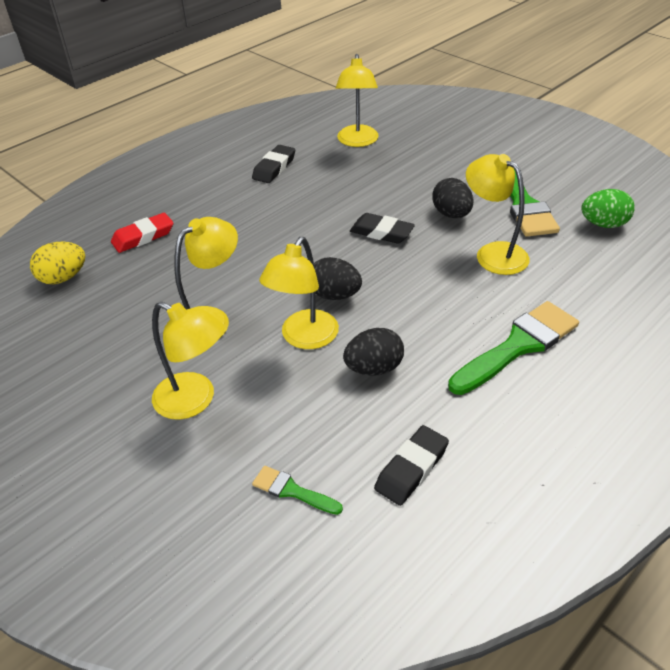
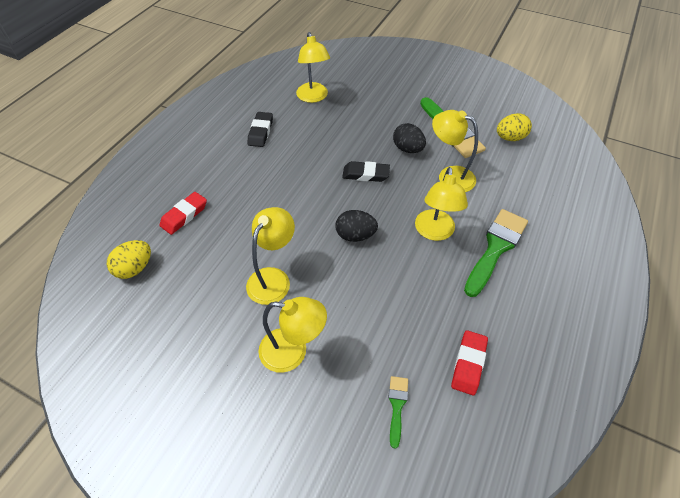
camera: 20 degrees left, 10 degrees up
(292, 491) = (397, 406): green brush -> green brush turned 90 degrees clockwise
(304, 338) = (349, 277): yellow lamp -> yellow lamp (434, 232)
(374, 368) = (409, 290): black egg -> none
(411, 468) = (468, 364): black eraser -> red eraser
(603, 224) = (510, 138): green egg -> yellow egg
##########
▸ **Task prompt**
The string to find is "yellow"; copy every line of the listing that has it.

▸ **Solution below**
(304, 338) = (349, 277): yellow lamp -> yellow lamp (434, 232)
(603, 224) = (510, 138): green egg -> yellow egg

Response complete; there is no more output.